DIRECTIONS:
Rewrite the lines between the one containing "The multicolored rubber ball at center is shorter" and the one containing "(B) side table", inclusive, changing "studio couch" to "sofa" and keeping everything else as is. Leave the pictures out of your answer.

DATASET EXCERPTS:

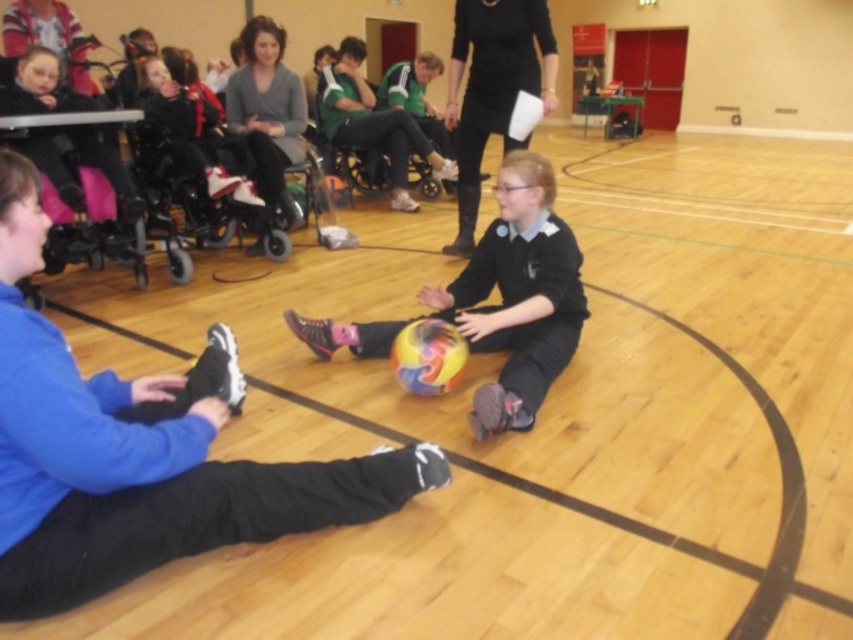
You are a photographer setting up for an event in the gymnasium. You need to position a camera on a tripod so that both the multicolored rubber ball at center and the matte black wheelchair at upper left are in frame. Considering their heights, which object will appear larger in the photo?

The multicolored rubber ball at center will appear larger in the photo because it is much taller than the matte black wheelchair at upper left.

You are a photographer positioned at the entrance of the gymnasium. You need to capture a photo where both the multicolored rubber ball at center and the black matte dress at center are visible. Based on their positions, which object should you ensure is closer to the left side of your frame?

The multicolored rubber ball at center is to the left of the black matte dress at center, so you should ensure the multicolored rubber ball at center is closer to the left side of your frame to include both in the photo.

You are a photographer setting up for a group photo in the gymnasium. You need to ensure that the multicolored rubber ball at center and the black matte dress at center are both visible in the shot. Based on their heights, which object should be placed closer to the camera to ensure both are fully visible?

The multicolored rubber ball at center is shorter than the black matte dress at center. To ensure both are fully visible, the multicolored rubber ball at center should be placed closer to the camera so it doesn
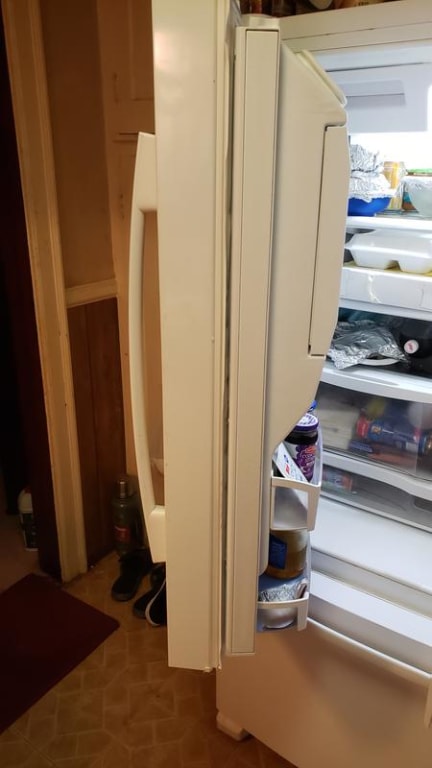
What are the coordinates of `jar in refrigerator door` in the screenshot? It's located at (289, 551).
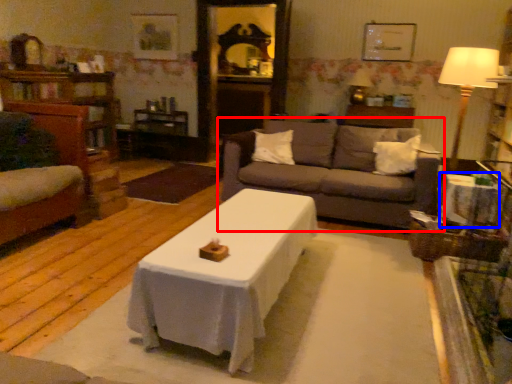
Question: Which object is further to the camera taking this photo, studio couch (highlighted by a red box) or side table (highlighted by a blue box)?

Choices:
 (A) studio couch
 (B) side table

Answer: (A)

==

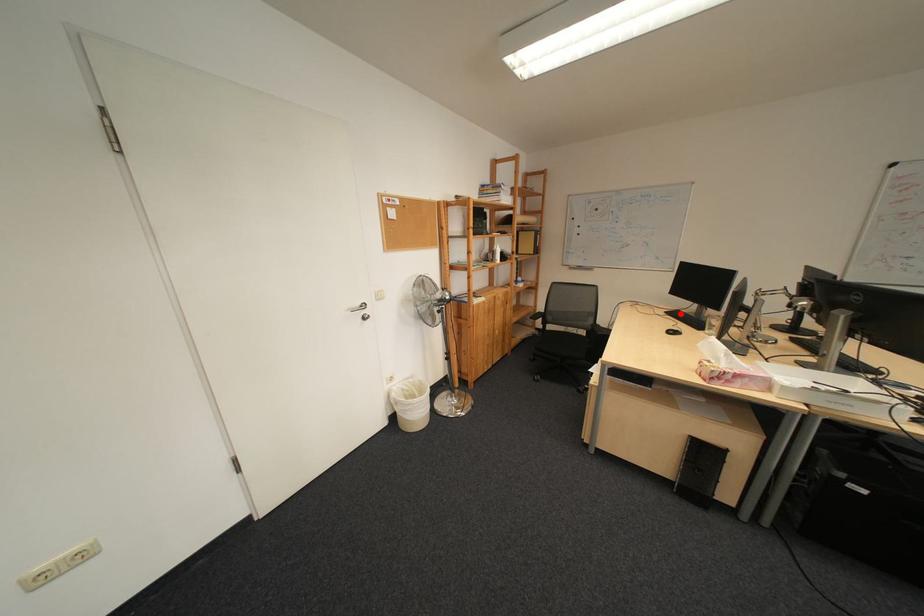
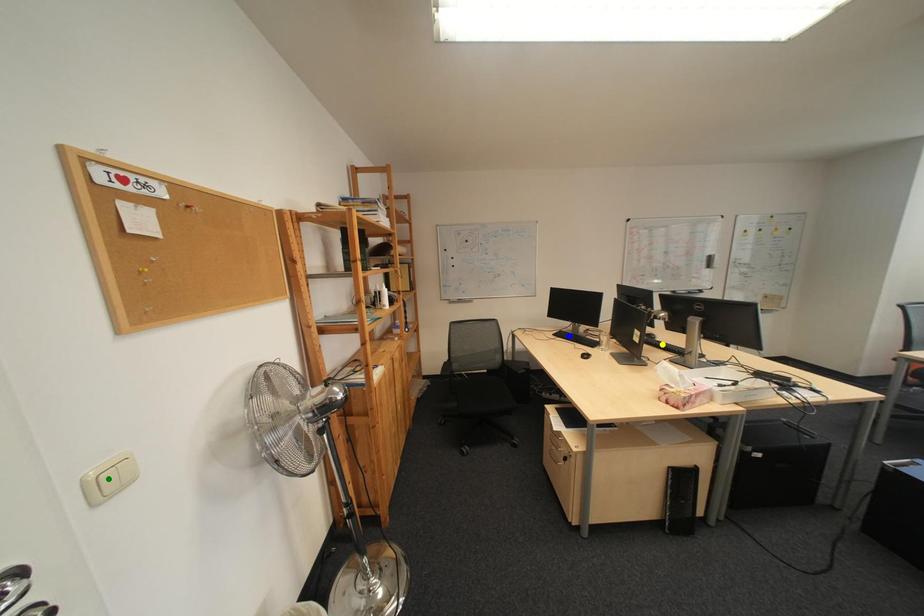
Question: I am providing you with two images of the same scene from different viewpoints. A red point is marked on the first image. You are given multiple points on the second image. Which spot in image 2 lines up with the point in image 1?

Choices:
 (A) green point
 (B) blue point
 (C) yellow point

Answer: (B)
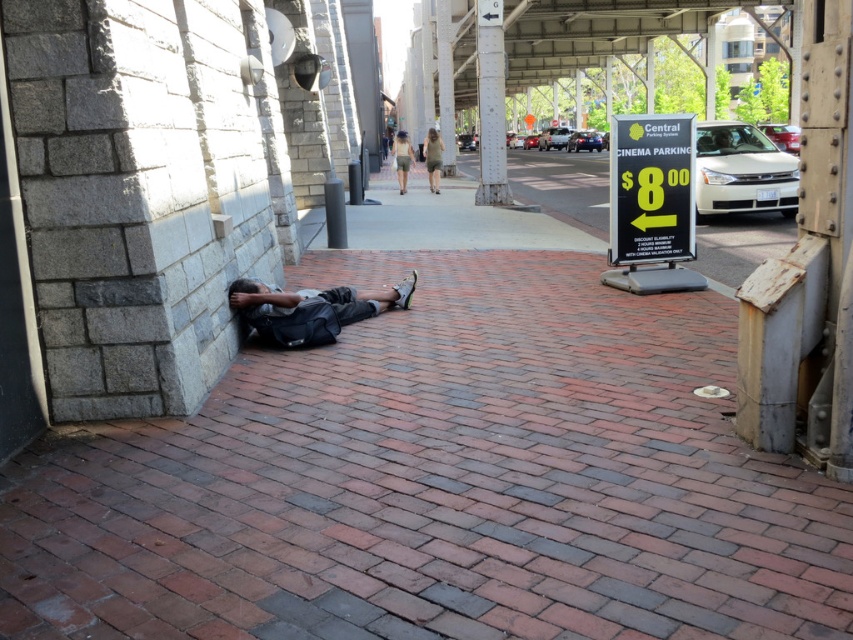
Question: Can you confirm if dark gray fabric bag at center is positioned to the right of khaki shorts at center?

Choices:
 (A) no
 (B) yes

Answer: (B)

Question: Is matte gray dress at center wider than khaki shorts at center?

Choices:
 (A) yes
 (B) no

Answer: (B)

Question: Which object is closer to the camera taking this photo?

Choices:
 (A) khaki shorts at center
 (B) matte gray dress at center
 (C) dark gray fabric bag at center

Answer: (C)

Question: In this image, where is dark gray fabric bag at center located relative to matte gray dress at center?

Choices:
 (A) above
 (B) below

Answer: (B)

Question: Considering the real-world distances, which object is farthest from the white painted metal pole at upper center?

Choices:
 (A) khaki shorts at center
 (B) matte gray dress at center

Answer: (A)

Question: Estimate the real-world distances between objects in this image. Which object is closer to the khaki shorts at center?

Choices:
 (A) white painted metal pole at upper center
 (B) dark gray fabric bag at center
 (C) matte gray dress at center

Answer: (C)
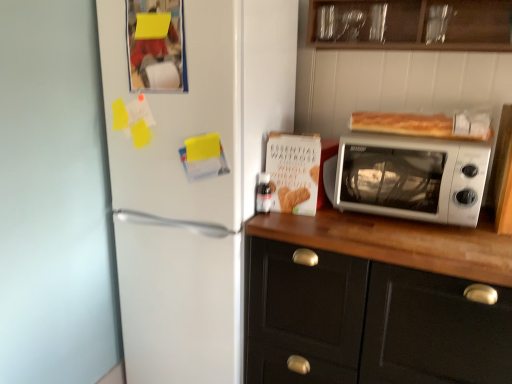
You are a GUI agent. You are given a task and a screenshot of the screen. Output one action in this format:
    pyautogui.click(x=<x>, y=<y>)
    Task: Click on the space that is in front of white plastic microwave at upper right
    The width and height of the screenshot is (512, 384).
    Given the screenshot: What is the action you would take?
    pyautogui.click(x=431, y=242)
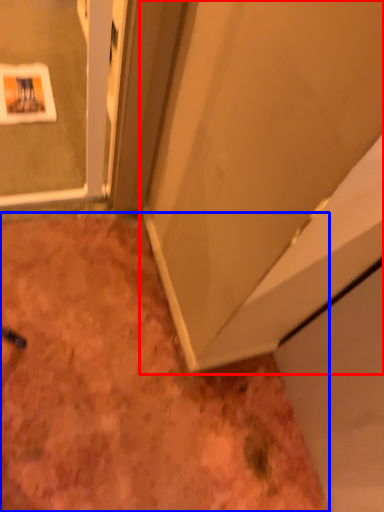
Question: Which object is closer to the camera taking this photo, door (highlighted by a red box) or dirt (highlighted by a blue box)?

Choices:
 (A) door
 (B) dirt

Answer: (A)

EXERCISE RESPONSE:
The multicolored rubber ball at center is shorter than the black matte dress at center. To ensure both are fully visible, the multicolored rubber ball at center should be placed closer to the camera so it doesn
What are the coordinates of `jar in refrigerator door` in the screenshot? It's located at (289, 551).
Question: Which object is further to the camera taking this photo, sofa (highlighted by a red box) or side table (highlighted by a blue box)?

Choices:
 (A) sofa
 (B) side table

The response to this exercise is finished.